EXERCISE INSTRUCTIONS |
Your output must be the lines below from the line containing "AUDIO pin RX: B8 -> A15" to the line containing "RADIO2 pin MISO: A2 -> A6", both lines included, reproduced exactly and without pictures.

====== DATA SUPPLIED ======

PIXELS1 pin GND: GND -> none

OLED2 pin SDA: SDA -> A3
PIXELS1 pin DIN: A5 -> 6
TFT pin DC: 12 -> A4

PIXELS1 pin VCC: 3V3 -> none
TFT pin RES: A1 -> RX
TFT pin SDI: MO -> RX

======
====== DATA SUPPLIED ======

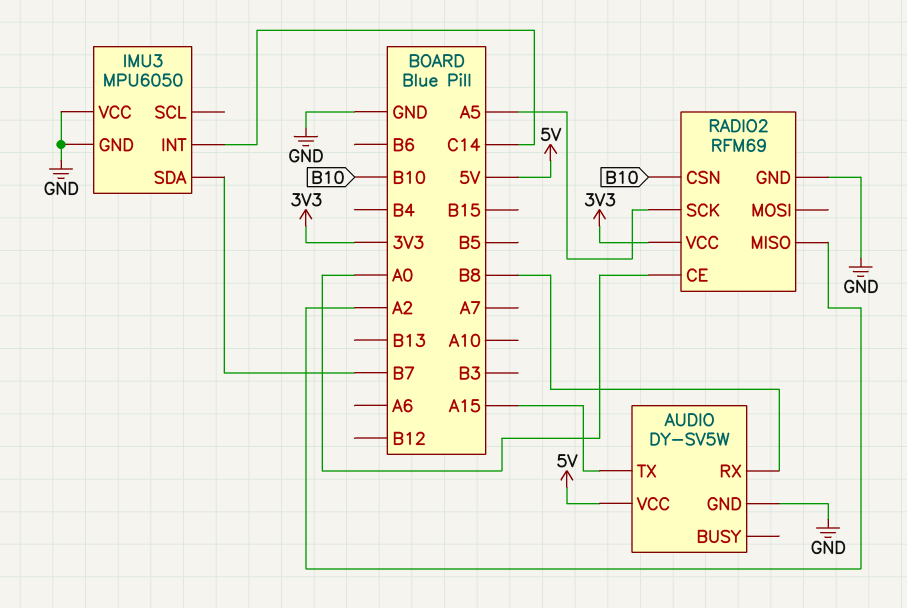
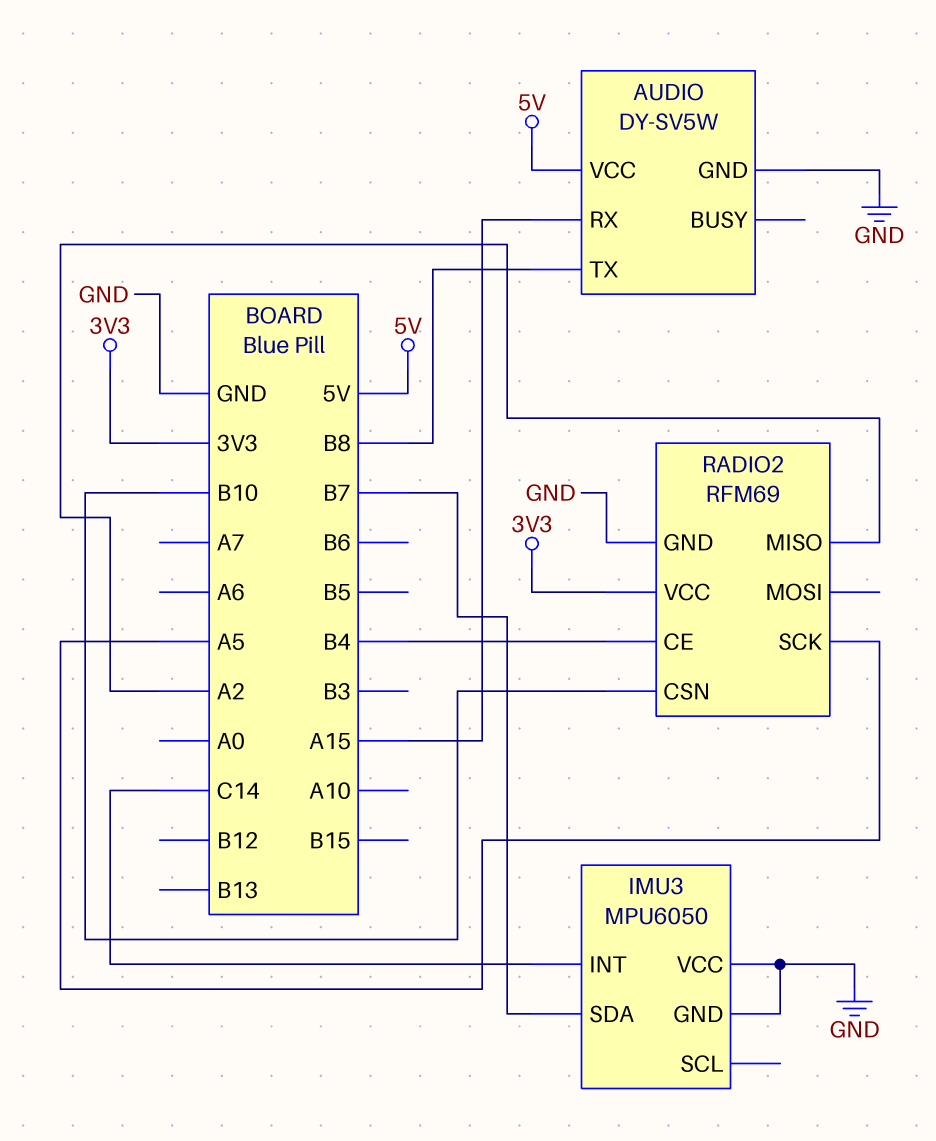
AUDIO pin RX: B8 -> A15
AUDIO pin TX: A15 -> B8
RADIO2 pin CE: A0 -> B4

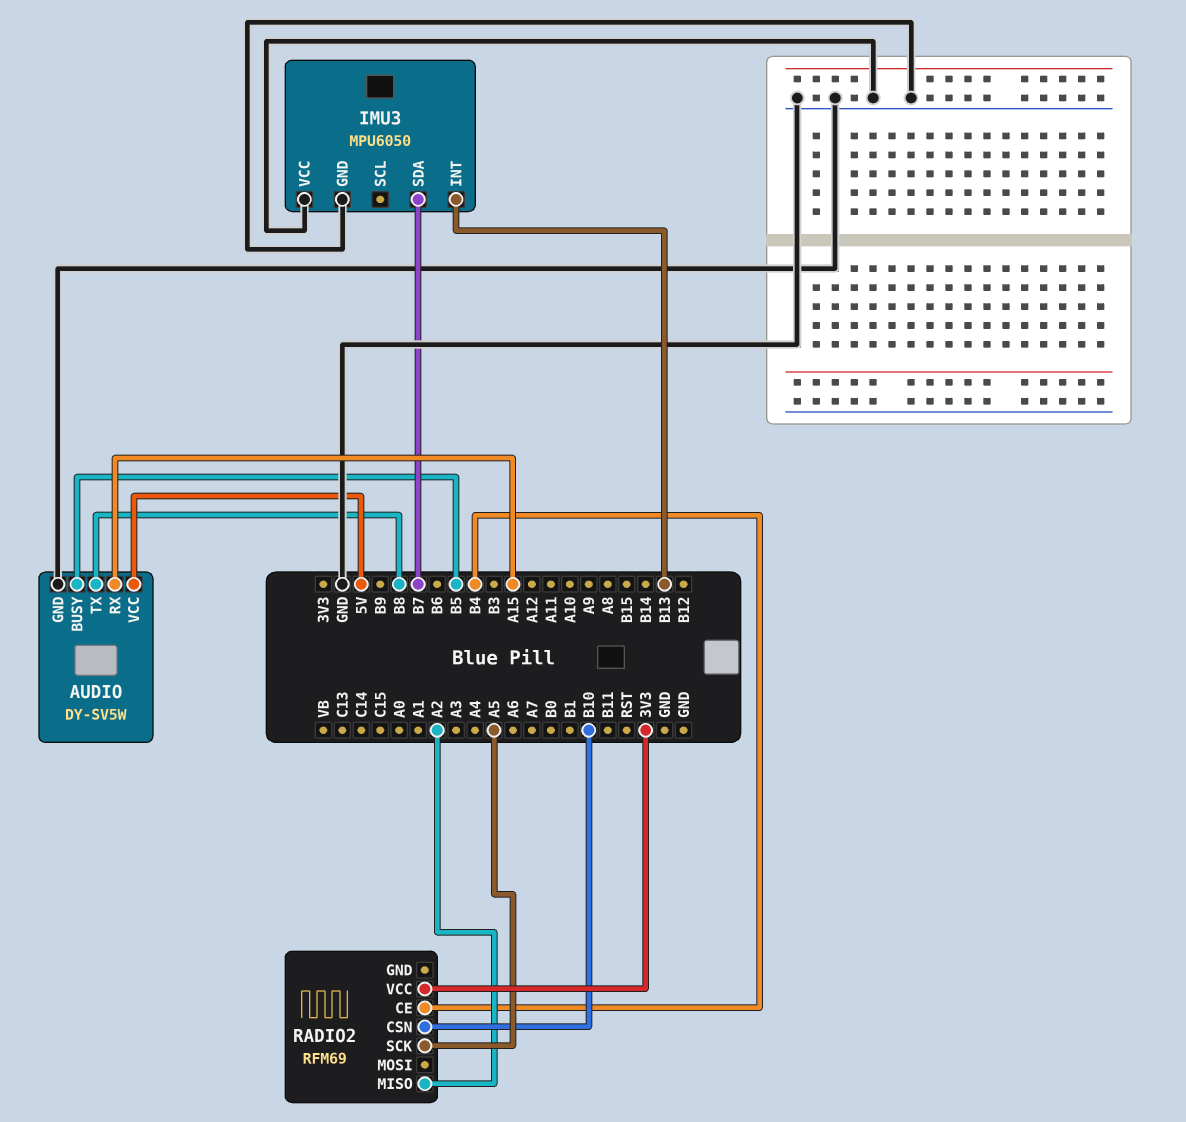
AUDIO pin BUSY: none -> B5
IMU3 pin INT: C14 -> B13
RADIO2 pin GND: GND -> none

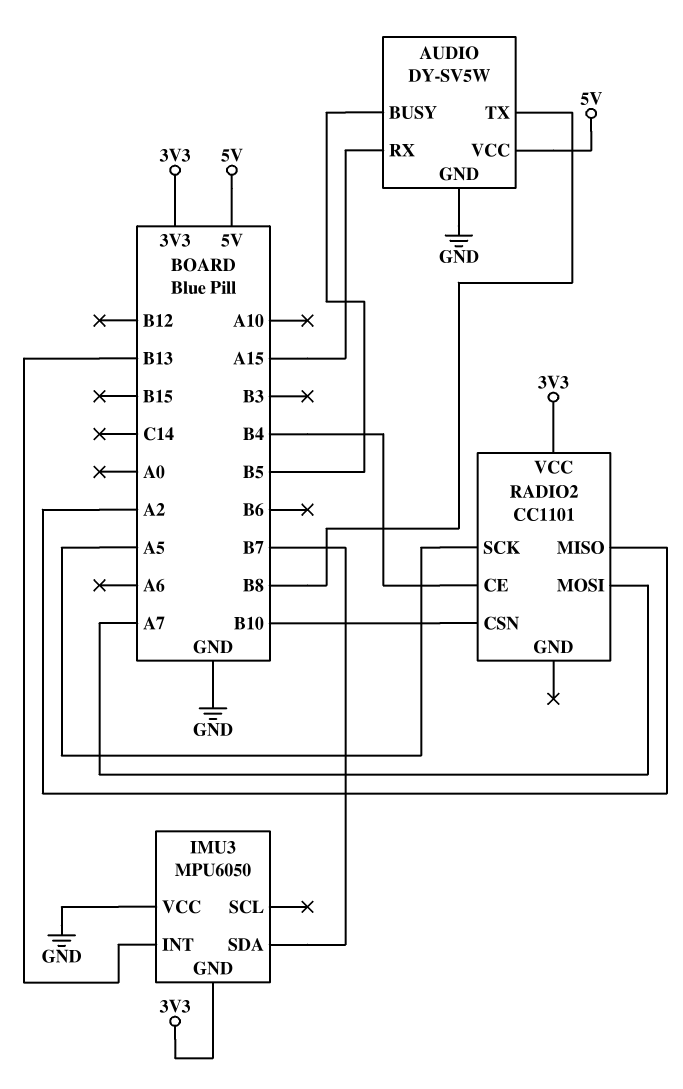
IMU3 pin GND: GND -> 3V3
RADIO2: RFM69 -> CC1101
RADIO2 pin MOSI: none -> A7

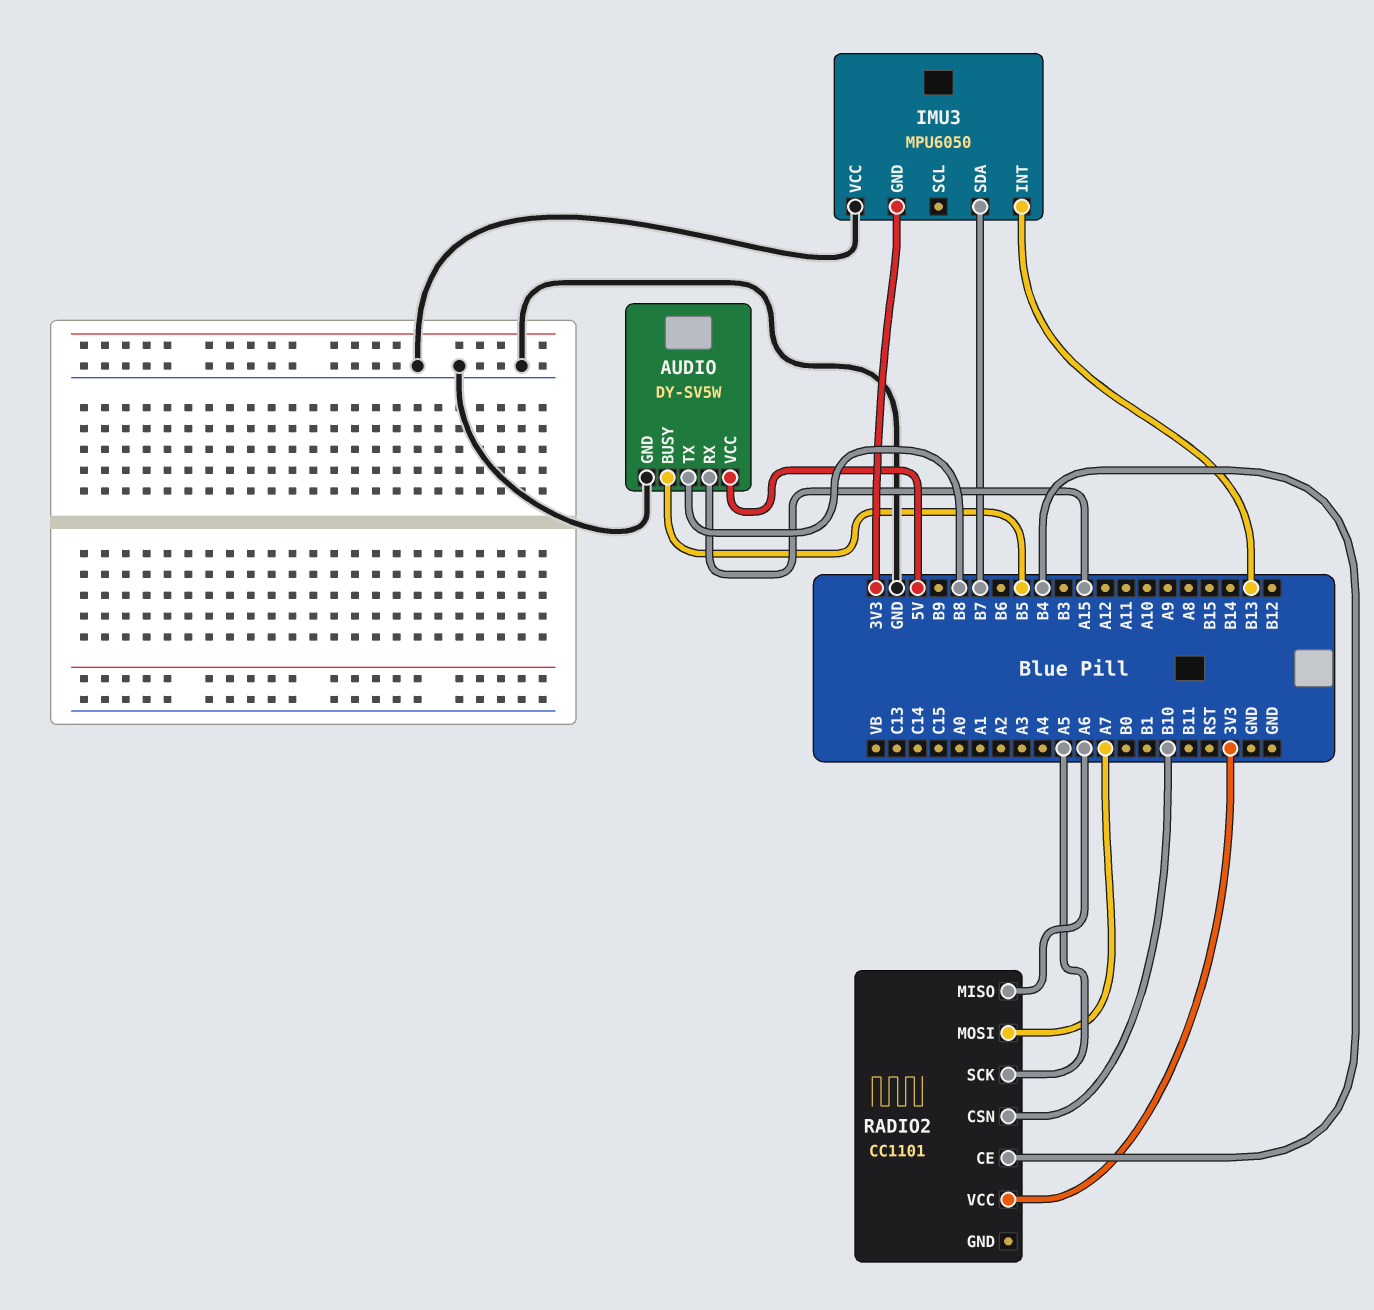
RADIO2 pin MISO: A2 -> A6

======
====== DATA SUPPLIED ======

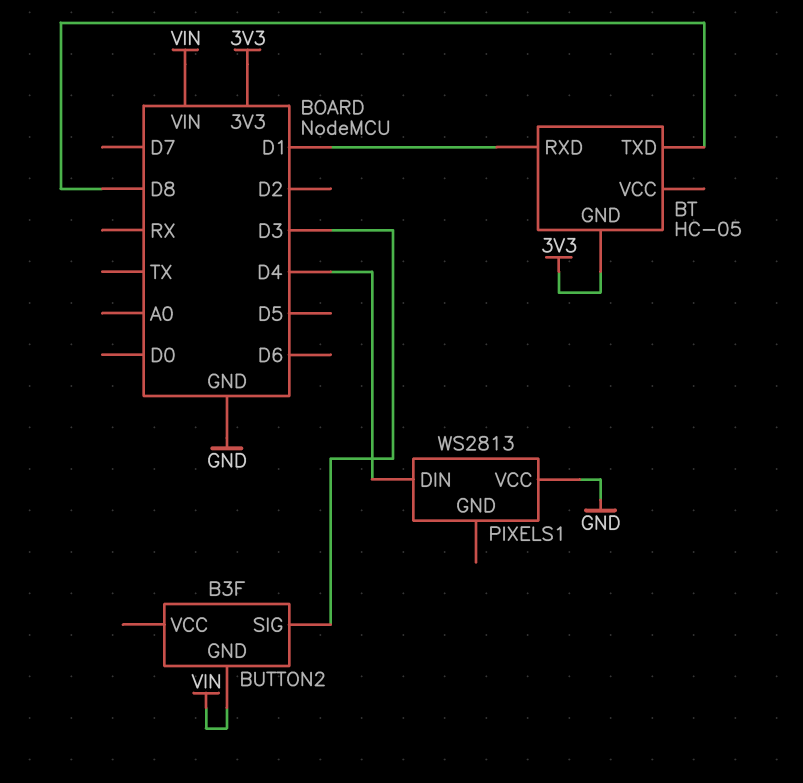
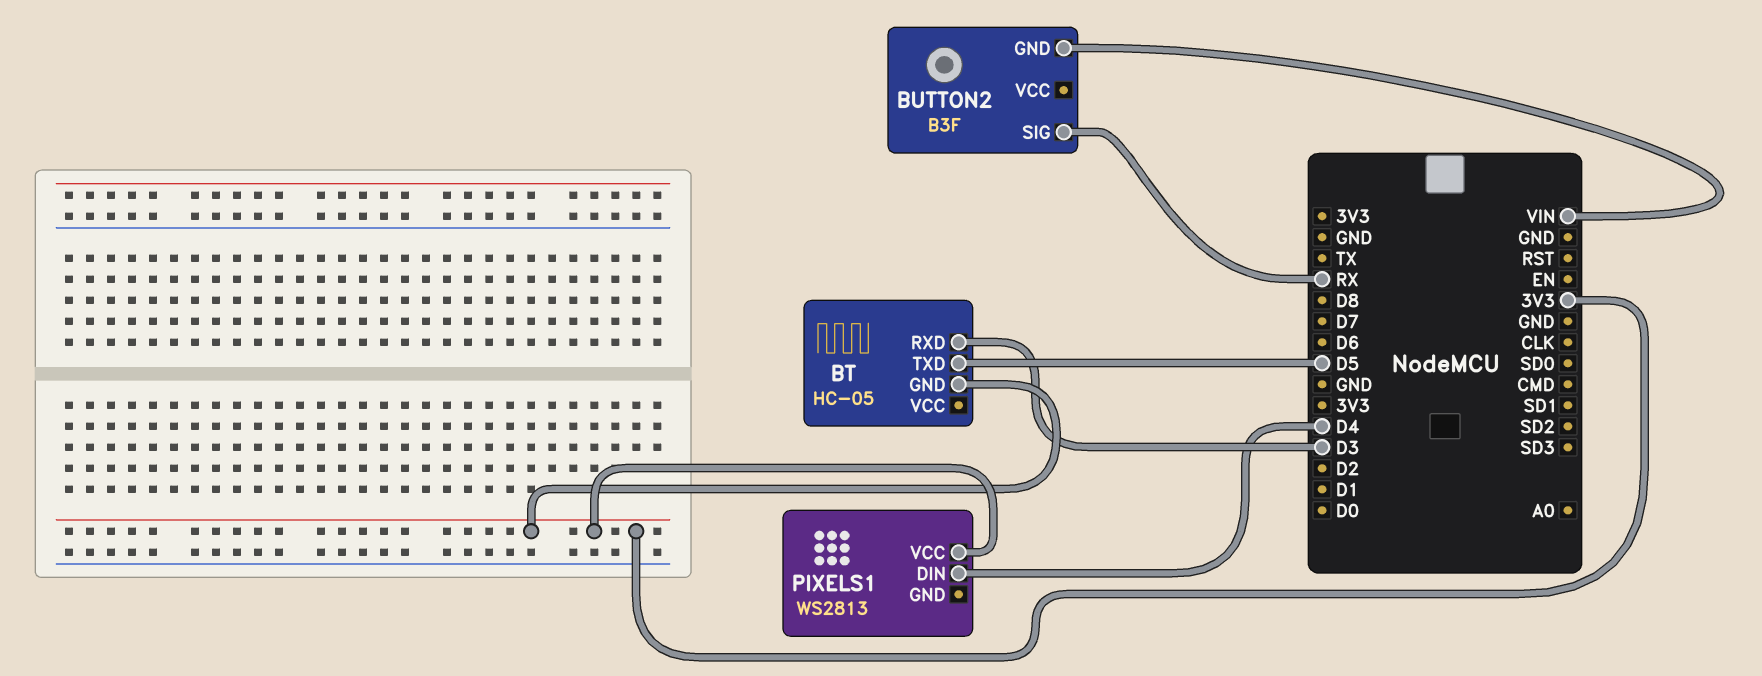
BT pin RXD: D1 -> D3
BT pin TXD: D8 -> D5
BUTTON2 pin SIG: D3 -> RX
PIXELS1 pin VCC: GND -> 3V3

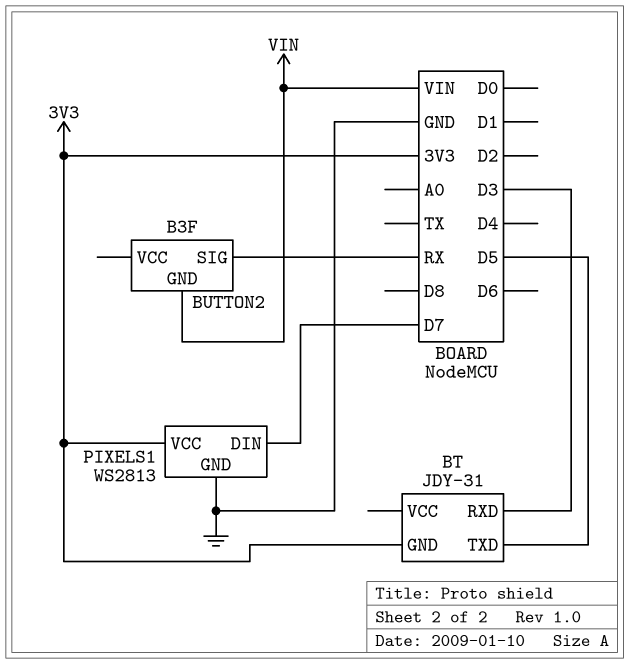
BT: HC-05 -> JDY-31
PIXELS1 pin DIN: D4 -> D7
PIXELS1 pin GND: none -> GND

======

OUTPUT FOR THIS EXERCISE |
AUDIO pin RX: B8 -> A15
AUDIO pin TX: A15 -> B8
RADIO2 pin CE: A0 -> B4

AUDIO pin BUSY: none -> B5
IMU3 pin INT: C14 -> B13
RADIO2 pin GND: GND -> none

IMU3 pin GND: GND -> 3V3
RADIO2: RFM69 -> CC1101
RADIO2 pin MOSI: none -> A7

RADIO2 pin MISO: A2 -> A6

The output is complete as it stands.